ASSIGNED TASK:
For this exercise, copy exactly every line from the one holding "moved: snow-white stuffed" through the end of the data, both included. Omit pictures.

** DATA SUPPLIED follows **

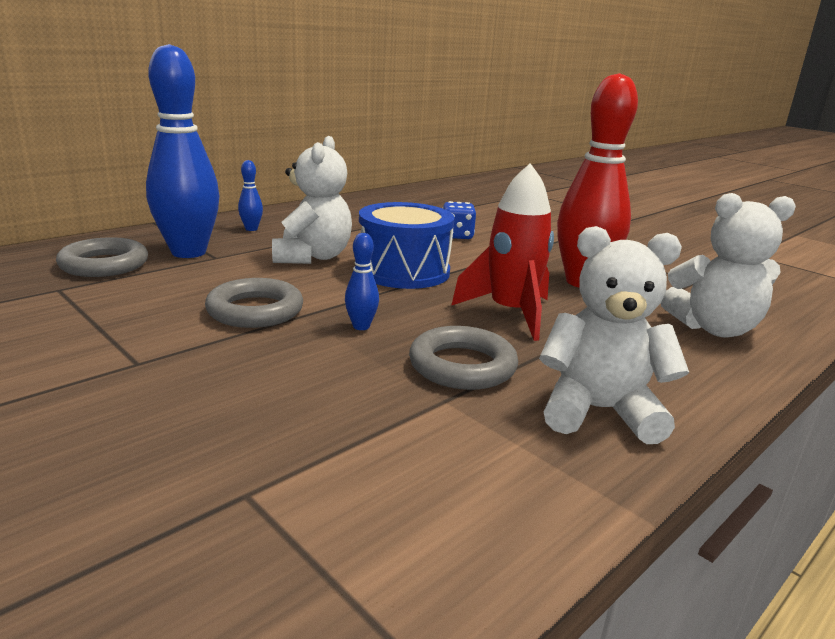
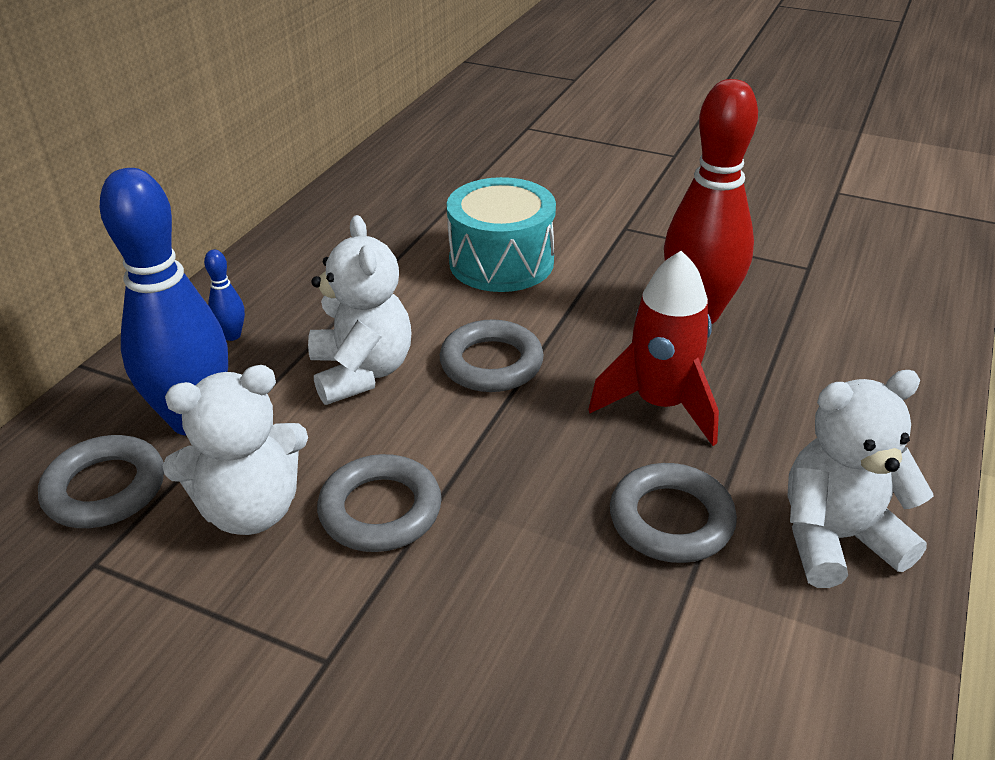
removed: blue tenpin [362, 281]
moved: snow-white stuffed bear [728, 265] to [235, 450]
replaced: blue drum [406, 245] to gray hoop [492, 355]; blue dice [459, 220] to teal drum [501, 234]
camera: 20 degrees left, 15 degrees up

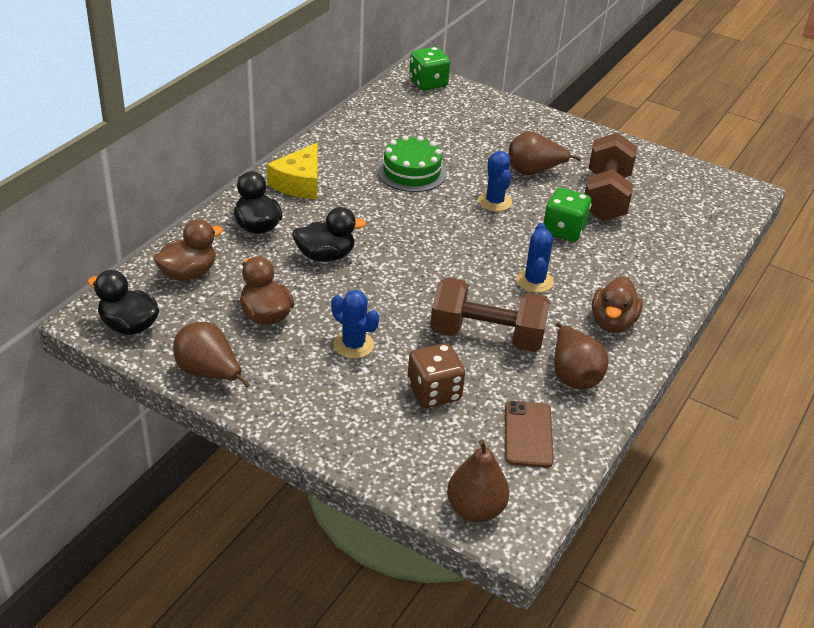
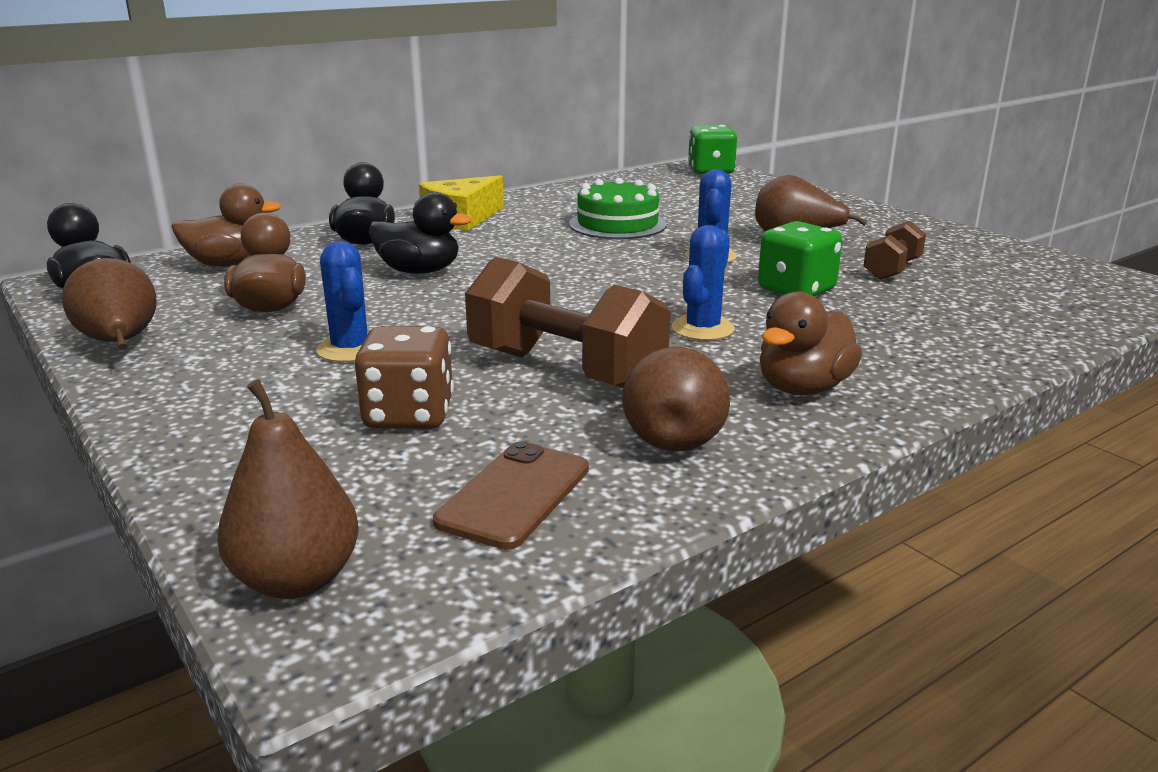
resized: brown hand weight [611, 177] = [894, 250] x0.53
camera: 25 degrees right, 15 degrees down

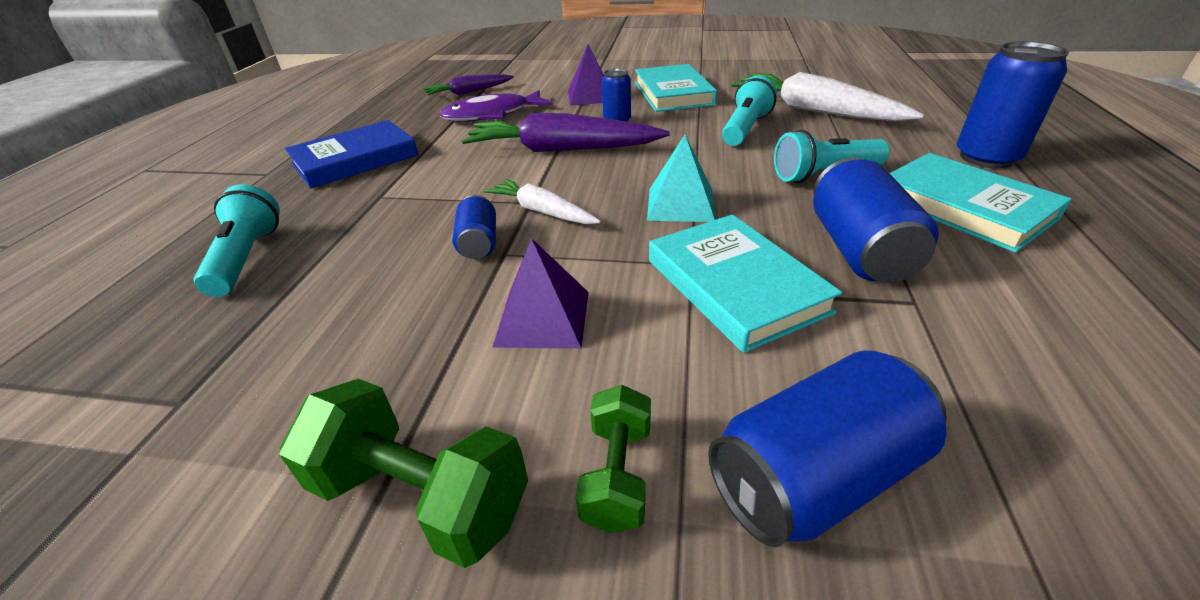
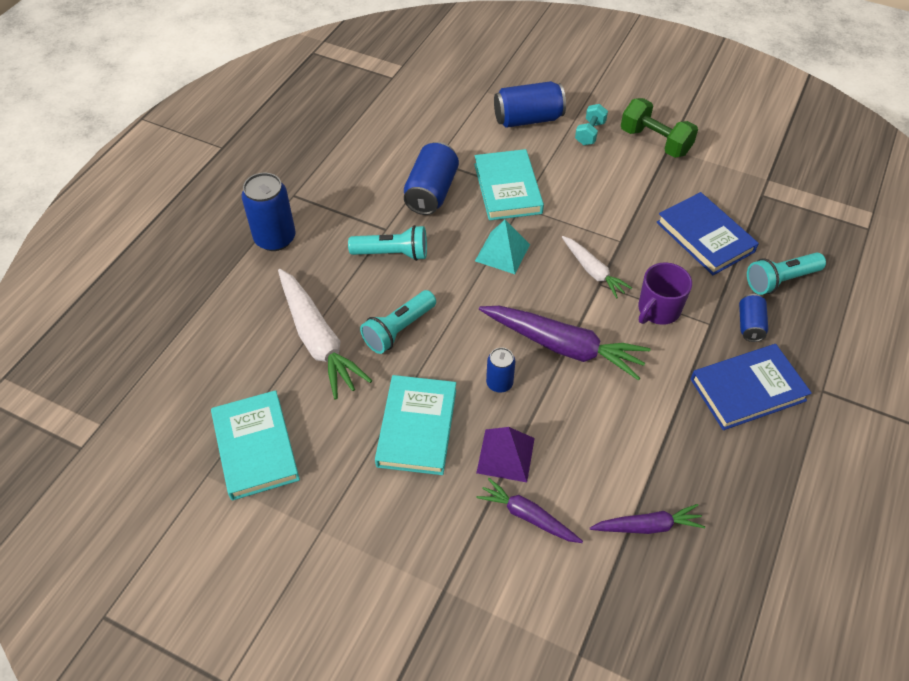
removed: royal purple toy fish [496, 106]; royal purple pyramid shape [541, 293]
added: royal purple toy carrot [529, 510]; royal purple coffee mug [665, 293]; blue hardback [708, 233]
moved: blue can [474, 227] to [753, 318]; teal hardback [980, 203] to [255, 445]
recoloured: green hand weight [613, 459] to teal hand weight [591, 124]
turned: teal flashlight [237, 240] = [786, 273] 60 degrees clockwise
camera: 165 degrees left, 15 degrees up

** End of DATA SUPPLIED **

WRITTEN SOLUTION:
moved: snow-white stuffed bear [728, 265] to [235, 450]
replaced: blue drum [406, 245] to gray hoop [492, 355]; blue dice [459, 220] to teal drum [501, 234]
camera: 20 degrees left, 15 degrees up

resized: brown hand weight [611, 177] = [894, 250] x0.53
camera: 25 degrees right, 15 degrees down

removed: royal purple toy fish [496, 106]; royal purple pyramid shape [541, 293]
added: royal purple toy carrot [529, 510]; royal purple coffee mug [665, 293]; blue hardback [708, 233]
moved: blue can [474, 227] to [753, 318]; teal hardback [980, 203] to [255, 445]
recoloured: green hand weight [613, 459] to teal hand weight [591, 124]
turned: teal flashlight [237, 240] = [786, 273] 60 degrees clockwise
camera: 165 degrees left, 15 degrees up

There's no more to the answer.